What you are asked to do:
All entries must come back exactly as given, with no pictures in the copy.

Provided records:
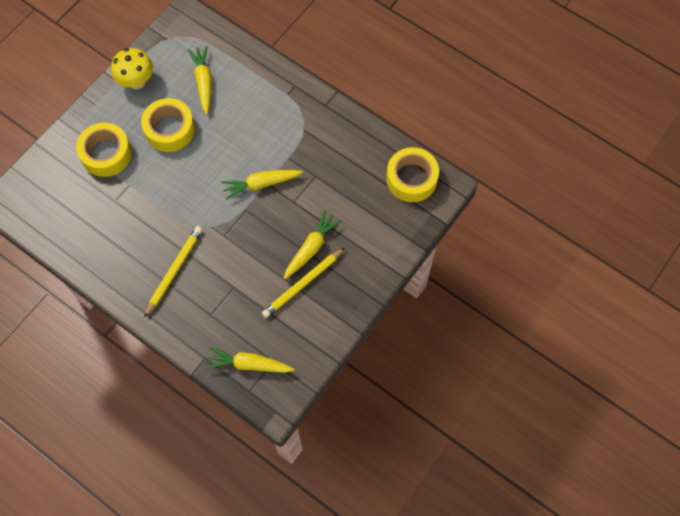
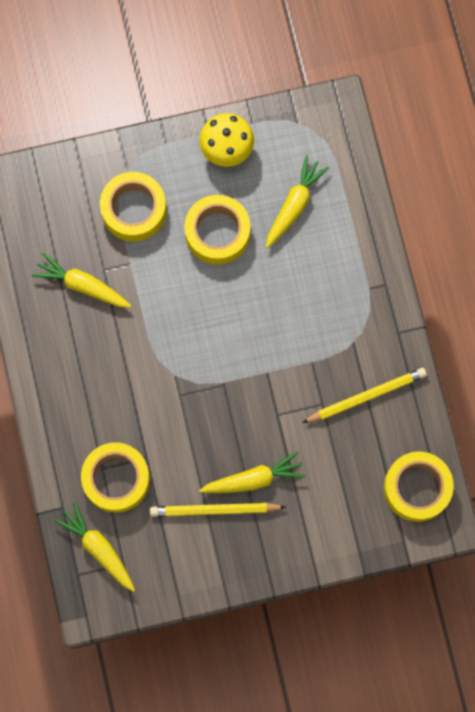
camera: 40 degrees right, 10 degrees up
yellow pencil [144,226,203,318] -> yellow pencil moved to [302,368,427,423]
yellow carrot [221,170,303,200] -> yellow carrot moved to [32,252,131,308]
none -> yellow tape [81,443,150,513]

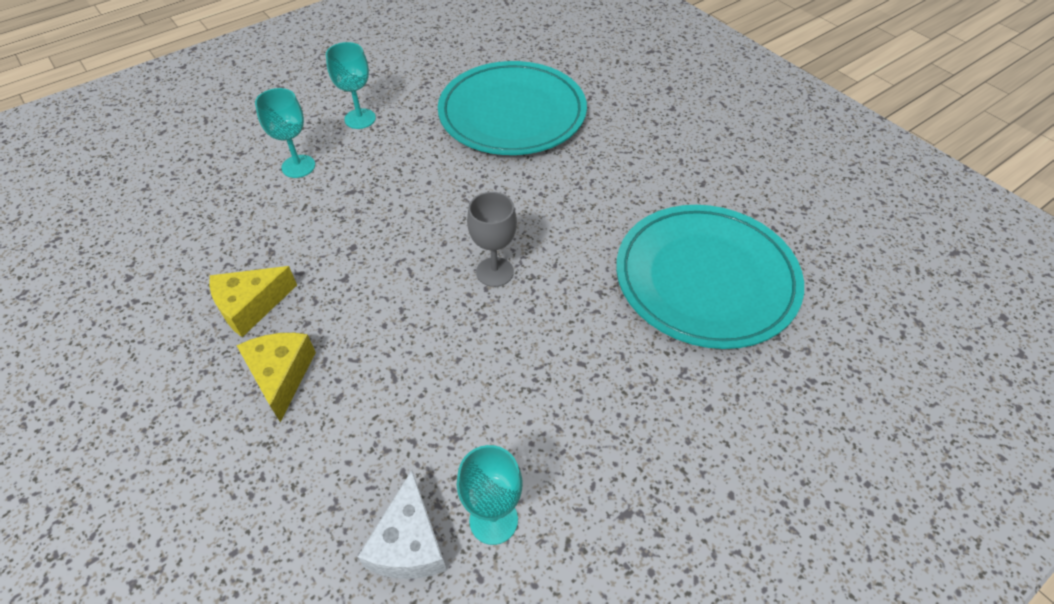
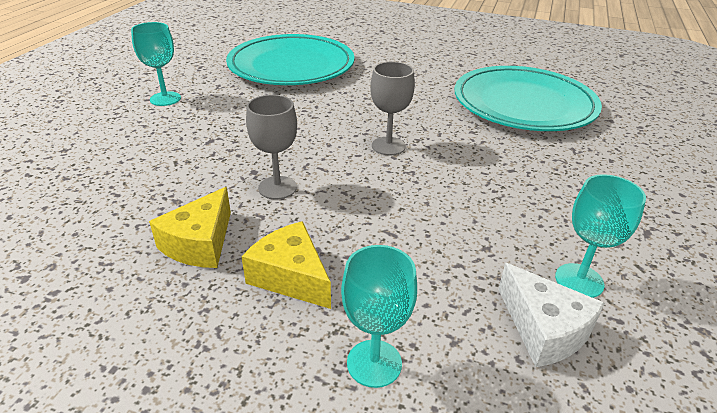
camera: 35 degrees left, 15 degrees down
turquoise goblet [255,88,315,178] -> turquoise goblet moved to [341,245,417,388]
none -> grey goblet [246,95,297,199]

Answer for the task:
camera: 40 degrees right, 10 degrees up
yellow pencil [144,226,203,318] -> yellow pencil moved to [302,368,427,423]
yellow carrot [221,170,303,200] -> yellow carrot moved to [32,252,131,308]
none -> yellow tape [81,443,150,513]

camera: 35 degrees left, 15 degrees down
turquoise goblet [255,88,315,178] -> turquoise goblet moved to [341,245,417,388]
none -> grey goblet [246,95,297,199]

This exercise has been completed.